Modification records
■ ■ ■

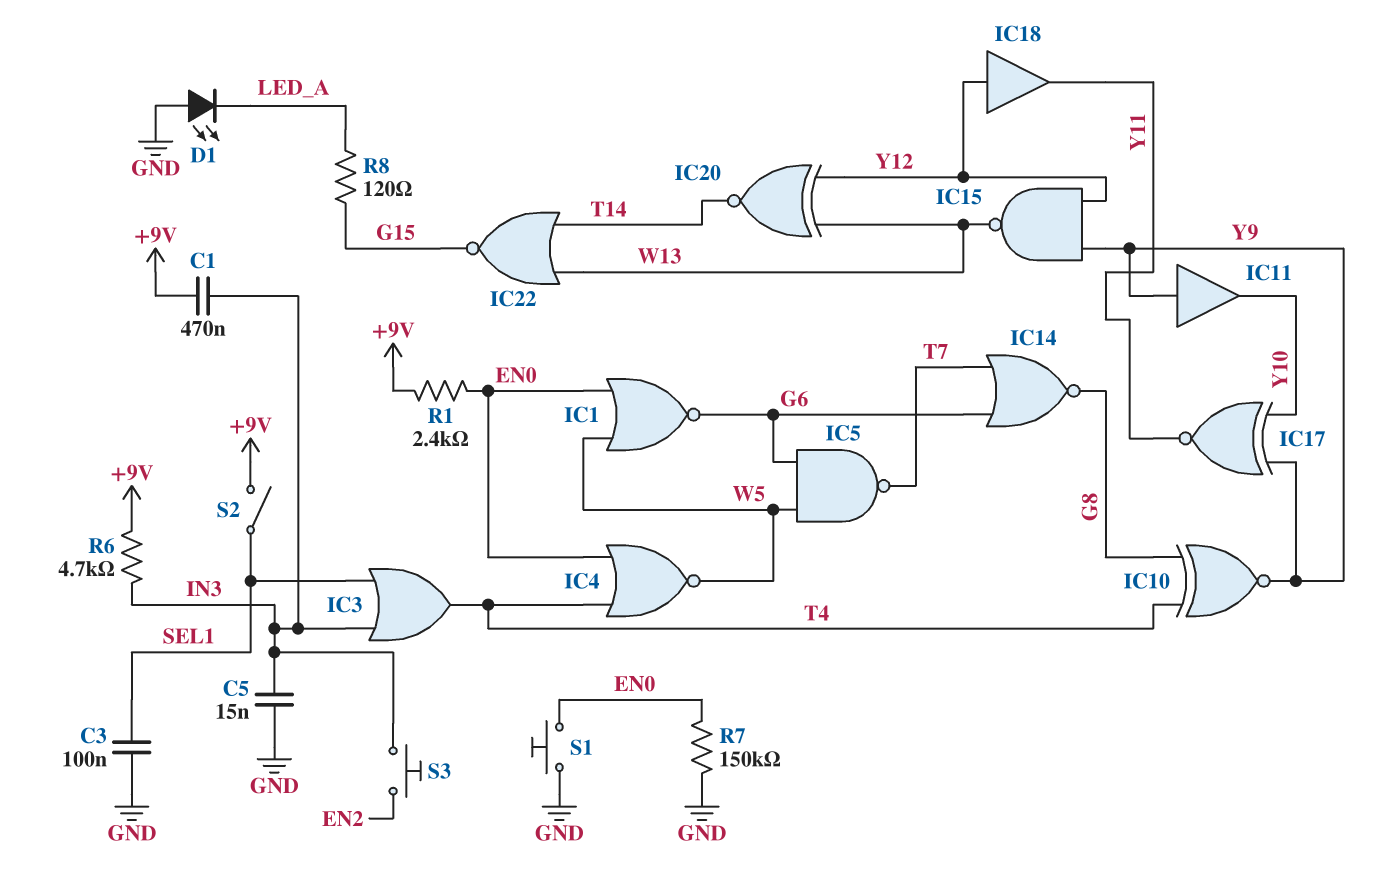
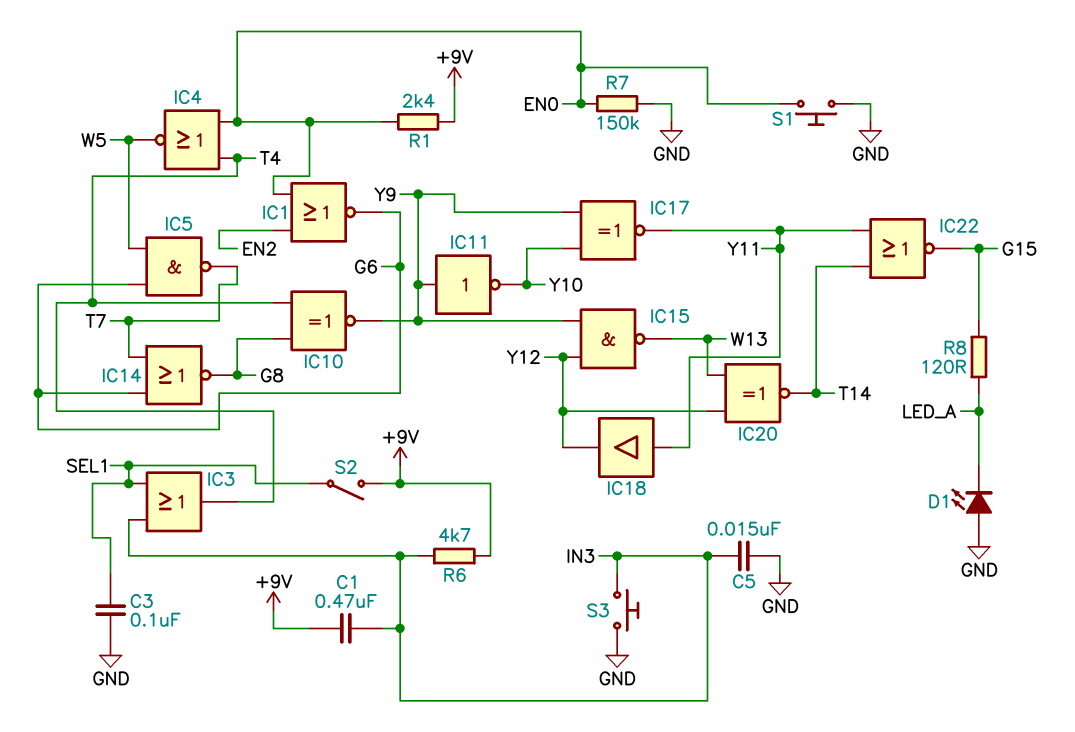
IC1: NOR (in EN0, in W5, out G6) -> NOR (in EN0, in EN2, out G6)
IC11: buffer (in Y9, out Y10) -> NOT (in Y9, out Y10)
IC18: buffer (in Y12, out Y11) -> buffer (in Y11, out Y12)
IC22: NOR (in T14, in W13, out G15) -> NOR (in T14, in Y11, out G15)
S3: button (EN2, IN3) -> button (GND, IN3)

■ ■ ■

ACTIVITY -
Write out exactly each line of the entries, starting at the one containing "IC22: NOR (in" and finishing with the last line.

SOLUTION TO THIS TASK -
IC22: NOR (in T14, in W13, out G15) -> NOR (in T14, in Y11, out G15)
S3: button (EN2, IN3) -> button (GND, IN3)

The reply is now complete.